Copy out the rows below without any changes, from the first one through the line containing "5: (374, 471)", including both ends.

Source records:
++++++
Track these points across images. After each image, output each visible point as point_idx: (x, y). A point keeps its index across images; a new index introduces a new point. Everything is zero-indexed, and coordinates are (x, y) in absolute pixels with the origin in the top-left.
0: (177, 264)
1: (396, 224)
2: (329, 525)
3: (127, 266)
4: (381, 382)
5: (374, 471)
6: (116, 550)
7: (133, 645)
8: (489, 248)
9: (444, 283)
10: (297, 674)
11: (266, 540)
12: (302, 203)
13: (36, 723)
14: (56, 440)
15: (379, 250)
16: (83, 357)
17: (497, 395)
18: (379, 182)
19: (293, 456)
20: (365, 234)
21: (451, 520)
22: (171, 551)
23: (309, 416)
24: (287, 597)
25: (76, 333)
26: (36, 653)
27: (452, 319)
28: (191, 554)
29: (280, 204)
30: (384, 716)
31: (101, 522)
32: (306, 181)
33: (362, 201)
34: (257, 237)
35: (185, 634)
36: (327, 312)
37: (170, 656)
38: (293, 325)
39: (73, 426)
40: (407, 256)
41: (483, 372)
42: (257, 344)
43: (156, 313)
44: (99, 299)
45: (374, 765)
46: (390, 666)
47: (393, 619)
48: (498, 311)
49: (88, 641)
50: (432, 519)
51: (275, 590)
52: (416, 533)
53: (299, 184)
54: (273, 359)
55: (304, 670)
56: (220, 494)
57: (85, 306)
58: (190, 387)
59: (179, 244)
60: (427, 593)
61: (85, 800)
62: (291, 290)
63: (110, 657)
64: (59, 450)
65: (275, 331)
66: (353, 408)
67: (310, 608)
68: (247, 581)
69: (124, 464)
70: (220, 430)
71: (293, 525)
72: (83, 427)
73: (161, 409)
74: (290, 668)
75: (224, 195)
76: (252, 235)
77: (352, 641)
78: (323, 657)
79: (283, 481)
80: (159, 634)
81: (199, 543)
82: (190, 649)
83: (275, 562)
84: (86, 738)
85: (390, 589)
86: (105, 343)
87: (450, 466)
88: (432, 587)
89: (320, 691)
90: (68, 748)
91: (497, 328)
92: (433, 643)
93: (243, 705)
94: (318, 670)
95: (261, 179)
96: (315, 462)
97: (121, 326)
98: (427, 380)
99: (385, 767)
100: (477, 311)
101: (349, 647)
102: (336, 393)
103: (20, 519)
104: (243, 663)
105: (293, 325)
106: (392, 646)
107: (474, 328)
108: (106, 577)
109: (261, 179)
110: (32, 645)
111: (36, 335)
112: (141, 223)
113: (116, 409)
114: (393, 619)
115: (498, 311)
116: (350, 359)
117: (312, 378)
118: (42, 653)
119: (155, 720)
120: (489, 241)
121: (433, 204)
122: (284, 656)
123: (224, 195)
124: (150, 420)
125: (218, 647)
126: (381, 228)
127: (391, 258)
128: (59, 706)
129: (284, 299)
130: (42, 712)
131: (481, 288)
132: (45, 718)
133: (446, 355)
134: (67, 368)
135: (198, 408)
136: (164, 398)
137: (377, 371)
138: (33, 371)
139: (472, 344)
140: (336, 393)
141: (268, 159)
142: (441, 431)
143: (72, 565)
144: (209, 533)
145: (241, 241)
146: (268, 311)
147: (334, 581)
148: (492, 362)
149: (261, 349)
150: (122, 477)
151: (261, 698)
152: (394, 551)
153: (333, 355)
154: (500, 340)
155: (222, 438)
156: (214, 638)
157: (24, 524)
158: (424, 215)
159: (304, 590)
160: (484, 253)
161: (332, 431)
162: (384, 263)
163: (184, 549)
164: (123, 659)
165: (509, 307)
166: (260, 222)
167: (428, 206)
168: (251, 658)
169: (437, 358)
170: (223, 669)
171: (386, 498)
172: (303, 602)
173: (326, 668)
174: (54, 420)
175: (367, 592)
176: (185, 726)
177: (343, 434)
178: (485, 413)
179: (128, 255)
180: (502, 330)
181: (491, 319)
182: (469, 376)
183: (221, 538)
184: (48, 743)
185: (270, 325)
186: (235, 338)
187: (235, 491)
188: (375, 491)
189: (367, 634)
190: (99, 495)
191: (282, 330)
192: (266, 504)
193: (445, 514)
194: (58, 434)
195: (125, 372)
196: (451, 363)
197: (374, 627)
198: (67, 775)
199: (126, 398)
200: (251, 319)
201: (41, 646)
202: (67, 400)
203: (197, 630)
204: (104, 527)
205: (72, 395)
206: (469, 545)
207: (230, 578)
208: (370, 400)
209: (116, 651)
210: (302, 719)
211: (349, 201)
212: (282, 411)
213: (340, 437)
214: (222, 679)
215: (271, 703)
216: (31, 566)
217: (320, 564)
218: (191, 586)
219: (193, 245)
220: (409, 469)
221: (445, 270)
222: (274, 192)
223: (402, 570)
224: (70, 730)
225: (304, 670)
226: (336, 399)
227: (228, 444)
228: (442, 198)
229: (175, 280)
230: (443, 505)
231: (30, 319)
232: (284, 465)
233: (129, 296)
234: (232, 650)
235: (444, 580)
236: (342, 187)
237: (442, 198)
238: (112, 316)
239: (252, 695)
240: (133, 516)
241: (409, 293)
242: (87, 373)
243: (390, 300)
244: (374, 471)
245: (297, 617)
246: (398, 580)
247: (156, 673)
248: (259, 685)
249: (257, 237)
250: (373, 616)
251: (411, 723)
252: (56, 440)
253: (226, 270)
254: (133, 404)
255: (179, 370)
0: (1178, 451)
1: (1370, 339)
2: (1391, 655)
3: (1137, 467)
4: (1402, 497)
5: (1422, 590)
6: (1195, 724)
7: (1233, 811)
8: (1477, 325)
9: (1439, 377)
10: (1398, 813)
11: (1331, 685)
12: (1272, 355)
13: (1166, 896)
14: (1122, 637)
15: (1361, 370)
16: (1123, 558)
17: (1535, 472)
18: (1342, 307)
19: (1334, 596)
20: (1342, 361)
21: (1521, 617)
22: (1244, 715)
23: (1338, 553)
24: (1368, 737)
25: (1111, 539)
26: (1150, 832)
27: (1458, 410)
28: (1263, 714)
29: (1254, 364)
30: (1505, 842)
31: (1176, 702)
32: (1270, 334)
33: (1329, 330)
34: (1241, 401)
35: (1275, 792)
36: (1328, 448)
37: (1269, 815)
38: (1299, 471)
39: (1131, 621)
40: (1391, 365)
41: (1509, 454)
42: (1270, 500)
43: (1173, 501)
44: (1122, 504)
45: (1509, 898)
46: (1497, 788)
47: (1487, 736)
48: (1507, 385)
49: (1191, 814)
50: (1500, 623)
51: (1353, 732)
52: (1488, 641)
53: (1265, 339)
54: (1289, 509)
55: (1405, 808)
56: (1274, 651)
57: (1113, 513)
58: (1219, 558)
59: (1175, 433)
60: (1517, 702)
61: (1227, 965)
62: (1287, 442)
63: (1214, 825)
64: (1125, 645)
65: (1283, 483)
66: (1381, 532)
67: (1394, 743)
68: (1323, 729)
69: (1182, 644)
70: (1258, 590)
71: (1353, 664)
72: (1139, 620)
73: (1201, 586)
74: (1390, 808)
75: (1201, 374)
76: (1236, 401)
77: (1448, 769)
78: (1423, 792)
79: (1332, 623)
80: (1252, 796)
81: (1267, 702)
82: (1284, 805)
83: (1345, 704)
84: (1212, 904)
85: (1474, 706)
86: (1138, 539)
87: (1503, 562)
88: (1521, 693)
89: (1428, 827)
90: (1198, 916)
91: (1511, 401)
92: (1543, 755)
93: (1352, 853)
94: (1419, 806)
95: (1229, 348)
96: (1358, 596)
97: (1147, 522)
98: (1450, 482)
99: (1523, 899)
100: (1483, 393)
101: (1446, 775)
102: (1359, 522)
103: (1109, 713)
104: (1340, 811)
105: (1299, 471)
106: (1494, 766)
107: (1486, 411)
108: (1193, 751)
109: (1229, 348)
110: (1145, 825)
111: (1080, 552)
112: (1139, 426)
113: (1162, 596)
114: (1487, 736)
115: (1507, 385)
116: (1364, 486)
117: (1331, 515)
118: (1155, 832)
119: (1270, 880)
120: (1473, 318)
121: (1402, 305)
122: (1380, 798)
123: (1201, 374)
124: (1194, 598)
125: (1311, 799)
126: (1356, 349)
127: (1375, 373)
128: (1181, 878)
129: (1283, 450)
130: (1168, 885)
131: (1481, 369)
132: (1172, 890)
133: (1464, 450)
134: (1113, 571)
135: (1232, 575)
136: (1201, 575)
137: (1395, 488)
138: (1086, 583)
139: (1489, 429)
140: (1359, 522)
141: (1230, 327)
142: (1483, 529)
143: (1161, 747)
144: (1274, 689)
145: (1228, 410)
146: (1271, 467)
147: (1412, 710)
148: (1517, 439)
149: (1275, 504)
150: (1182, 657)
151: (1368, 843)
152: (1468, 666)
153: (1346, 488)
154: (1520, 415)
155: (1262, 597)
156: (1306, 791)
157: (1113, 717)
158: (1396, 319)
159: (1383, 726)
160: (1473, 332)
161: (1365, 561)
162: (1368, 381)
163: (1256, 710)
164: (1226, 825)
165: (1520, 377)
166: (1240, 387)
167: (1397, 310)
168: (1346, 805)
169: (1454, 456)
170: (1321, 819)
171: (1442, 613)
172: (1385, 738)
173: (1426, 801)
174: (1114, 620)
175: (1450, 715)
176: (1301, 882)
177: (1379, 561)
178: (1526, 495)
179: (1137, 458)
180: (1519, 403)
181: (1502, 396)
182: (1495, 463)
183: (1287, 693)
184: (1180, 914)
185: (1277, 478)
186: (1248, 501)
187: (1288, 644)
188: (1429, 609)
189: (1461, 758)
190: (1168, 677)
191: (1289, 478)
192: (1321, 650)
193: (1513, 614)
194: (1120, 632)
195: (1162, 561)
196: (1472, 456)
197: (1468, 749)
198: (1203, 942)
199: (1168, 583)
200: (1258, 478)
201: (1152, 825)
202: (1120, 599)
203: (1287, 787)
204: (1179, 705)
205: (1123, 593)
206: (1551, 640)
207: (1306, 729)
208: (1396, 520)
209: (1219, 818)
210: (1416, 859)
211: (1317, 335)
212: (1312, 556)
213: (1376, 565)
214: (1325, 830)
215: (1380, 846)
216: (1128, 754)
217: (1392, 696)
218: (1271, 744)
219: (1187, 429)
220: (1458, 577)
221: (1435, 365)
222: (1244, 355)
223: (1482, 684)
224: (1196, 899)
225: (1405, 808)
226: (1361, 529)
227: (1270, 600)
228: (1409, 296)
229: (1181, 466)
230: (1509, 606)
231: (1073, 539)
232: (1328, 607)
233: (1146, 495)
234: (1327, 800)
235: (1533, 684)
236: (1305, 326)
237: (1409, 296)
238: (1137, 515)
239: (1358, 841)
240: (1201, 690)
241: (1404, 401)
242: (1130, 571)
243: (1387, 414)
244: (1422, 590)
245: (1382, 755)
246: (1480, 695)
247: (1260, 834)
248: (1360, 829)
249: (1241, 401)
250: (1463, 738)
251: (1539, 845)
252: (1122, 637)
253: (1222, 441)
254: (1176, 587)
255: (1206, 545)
++++++
*Exercise solution*
Track these points across images. After each image, output each visible point as point_idx: (x, y). A point keeps its index across images; a new index introduces a new point. Everything is zero-indexed, and coordinates are (x, y) in absolute pixels with the origin in the top-left.
0: (177, 264)
1: (396, 224)
2: (329, 525)
3: (127, 266)
4: (381, 382)
5: (374, 471)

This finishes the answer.